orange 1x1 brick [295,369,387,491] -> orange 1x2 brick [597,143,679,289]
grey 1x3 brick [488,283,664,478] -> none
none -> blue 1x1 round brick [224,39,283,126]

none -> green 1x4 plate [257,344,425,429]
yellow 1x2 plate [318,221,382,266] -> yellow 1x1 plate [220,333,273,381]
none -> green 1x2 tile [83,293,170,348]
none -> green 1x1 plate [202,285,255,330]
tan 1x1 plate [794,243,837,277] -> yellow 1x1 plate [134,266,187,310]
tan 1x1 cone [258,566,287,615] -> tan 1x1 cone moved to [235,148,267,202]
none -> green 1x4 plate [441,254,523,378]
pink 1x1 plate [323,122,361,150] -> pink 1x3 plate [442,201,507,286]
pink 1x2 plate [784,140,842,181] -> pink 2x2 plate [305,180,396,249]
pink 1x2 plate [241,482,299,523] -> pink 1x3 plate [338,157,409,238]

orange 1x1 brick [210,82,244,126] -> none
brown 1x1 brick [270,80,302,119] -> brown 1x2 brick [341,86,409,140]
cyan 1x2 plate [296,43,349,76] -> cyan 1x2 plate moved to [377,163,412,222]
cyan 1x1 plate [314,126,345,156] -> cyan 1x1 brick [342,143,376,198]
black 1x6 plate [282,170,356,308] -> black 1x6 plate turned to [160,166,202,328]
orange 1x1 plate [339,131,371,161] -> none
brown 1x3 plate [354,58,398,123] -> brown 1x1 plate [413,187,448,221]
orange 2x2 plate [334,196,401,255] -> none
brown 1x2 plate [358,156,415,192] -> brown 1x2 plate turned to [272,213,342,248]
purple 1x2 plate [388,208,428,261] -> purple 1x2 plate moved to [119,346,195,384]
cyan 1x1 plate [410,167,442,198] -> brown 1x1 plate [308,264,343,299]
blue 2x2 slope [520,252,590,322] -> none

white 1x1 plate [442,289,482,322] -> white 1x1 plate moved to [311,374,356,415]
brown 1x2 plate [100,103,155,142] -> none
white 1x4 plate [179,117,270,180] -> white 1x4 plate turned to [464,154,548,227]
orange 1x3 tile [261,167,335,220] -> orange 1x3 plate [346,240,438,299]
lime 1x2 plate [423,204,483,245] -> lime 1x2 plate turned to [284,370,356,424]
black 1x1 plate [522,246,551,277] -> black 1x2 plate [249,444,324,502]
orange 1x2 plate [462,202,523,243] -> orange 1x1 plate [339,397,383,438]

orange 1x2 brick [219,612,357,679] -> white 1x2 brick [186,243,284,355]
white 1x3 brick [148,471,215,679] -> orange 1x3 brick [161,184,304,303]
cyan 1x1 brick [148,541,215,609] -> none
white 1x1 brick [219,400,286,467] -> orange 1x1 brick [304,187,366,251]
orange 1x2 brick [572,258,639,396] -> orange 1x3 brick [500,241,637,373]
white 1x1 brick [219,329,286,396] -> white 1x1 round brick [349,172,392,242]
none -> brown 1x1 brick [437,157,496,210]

• **TASK**
The lines above from the one containing "white 1x4 plate [179,117,270,180]" through the one containing "white 1x1 brick [219,400,286,467]" are to be set down exactly, and no others.

• **ANSWER FOR THE TASK**
white 1x4 plate [179,117,270,180] -> white 1x4 plate turned to [464,154,548,227]
orange 1x3 tile [261,167,335,220] -> orange 1x3 plate [346,240,438,299]
lime 1x2 plate [423,204,483,245] -> lime 1x2 plate turned to [284,370,356,424]
black 1x1 plate [522,246,551,277] -> black 1x2 plate [249,444,324,502]
orange 1x2 plate [462,202,523,243] -> orange 1x1 plate [339,397,383,438]

orange 1x2 brick [219,612,357,679] -> white 1x2 brick [186,243,284,355]
white 1x3 brick [148,471,215,679] -> orange 1x3 brick [161,184,304,303]
cyan 1x1 brick [148,541,215,609] -> none
white 1x1 brick [219,400,286,467] -> orange 1x1 brick [304,187,366,251]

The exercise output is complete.